→ **DATA SUPPLIED**
+-------+
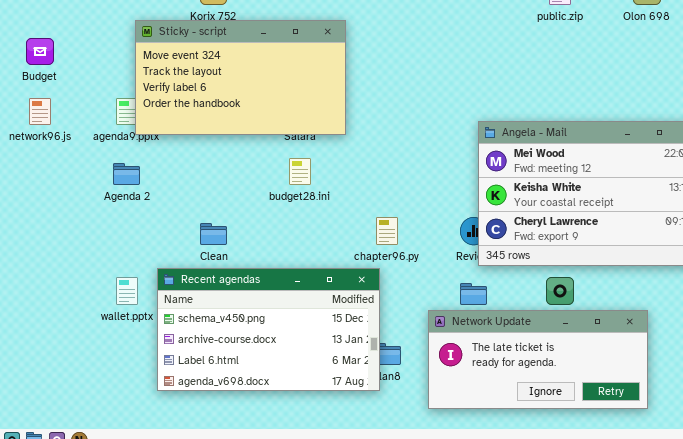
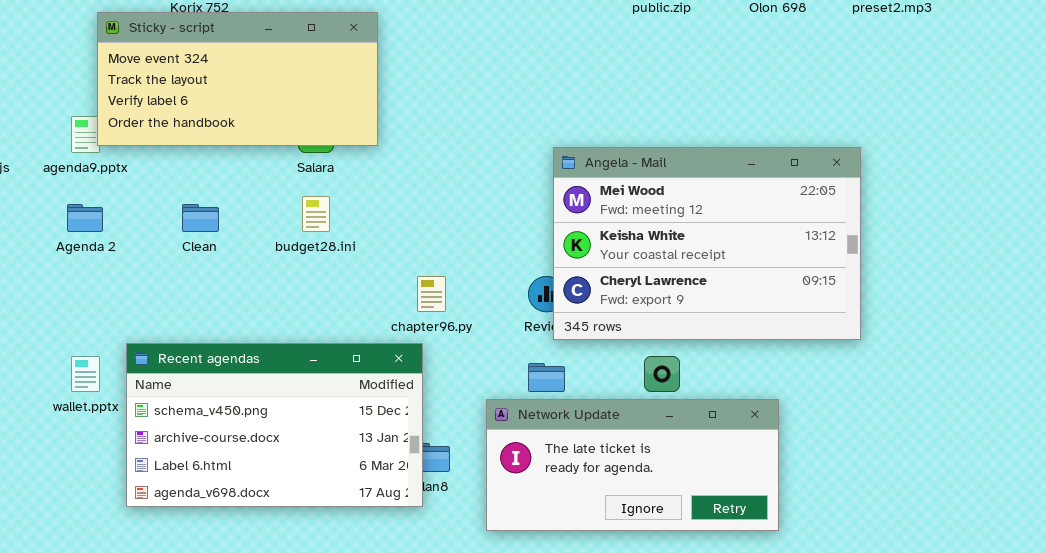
Sticky - script: [135,20,346,135] -> [97,12,378,146], resized
Clean: [200,223,227,245] -> [182,204,219,232], moved

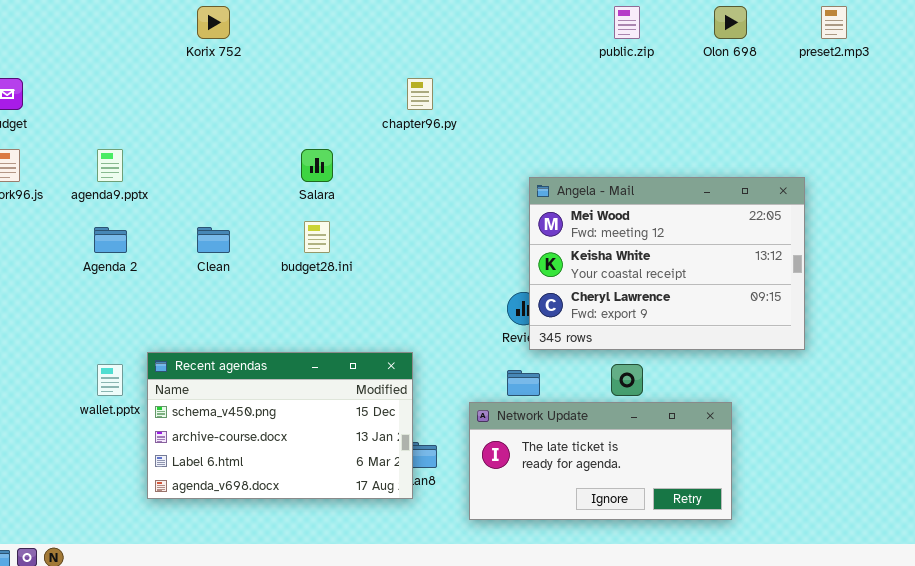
Sticky - script: [97,12,378,146] -> none, closed
chapter96.py: [417,276,446,312] -> [407,78,433,110], moved

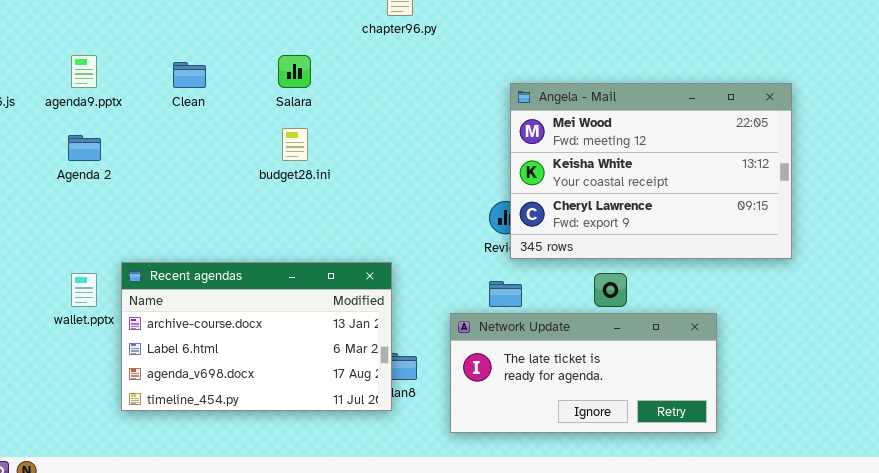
Clean: [197,227,230,253] -> [173,62,206,88], moved
Recent agendas: [147,352,413,499] -> [121,262,392,411], scrolled down 1 row

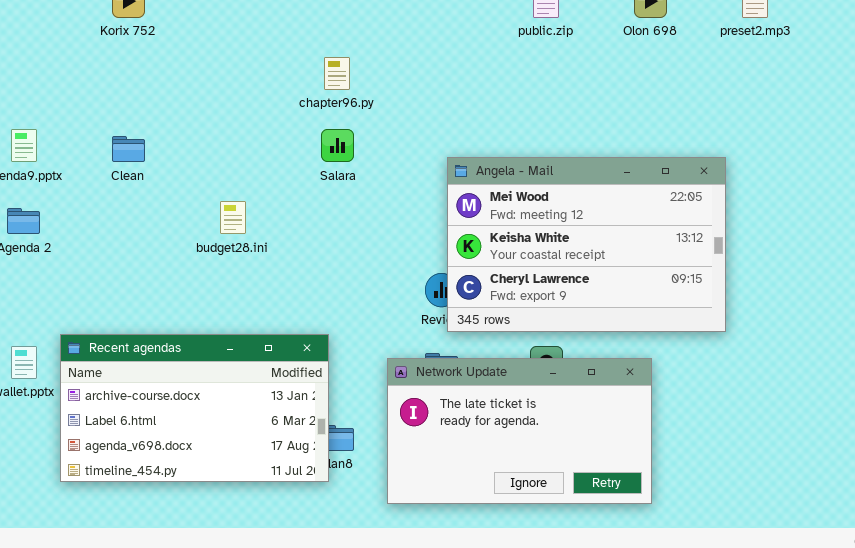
Salara: [278,55,311,88] -> [321,129,354,162], moved
Network Update: [450,313,717,433] -> [387,358,652,504], resized

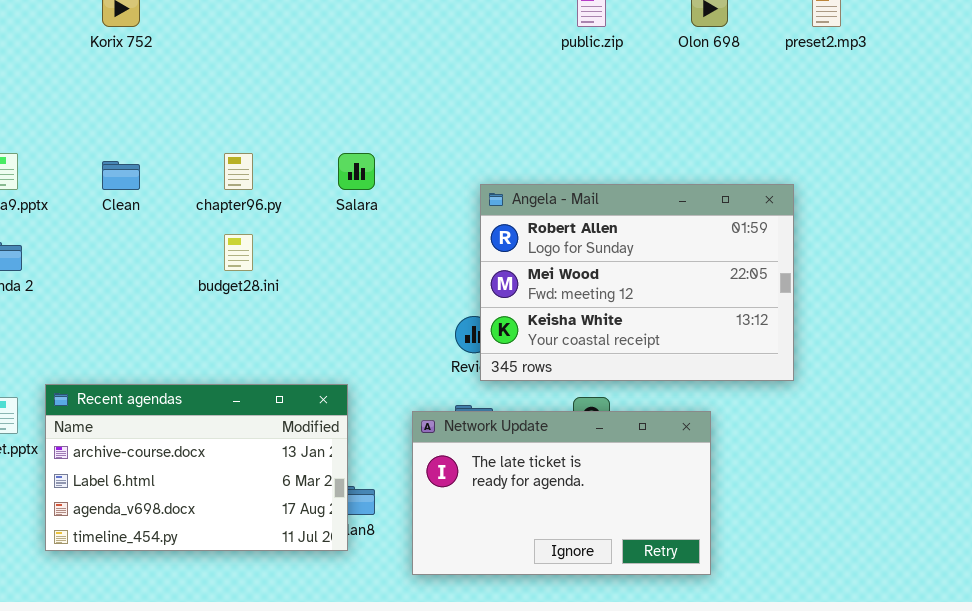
chapter96.py: [324,57,350,90] -> [224,153,253,190], moved
Angela - Mail: [447,157,726,332] -> [480,184,794,381], scrolled up 1 row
+-------+
→ **GOAL OF THE EXERCISE**
Print the entire listing above verbatim. No picture should be included.

→ **WRITTEN REPLY**
Sticky - script: [135,20,346,135] -> [97,12,378,146], resized
Clean: [200,223,227,245] -> [182,204,219,232], moved

Sticky - script: [97,12,378,146] -> none, closed
chapter96.py: [417,276,446,312] -> [407,78,433,110], moved

Clean: [197,227,230,253] -> [173,62,206,88], moved
Recent agendas: [147,352,413,499] -> [121,262,392,411], scrolled down 1 row

Salara: [278,55,311,88] -> [321,129,354,162], moved
Network Update: [450,313,717,433] -> [387,358,652,504], resized

chapter96.py: [324,57,350,90] -> [224,153,253,190], moved
Angela - Mail: [447,157,726,332] -> [480,184,794,381], scrolled up 1 row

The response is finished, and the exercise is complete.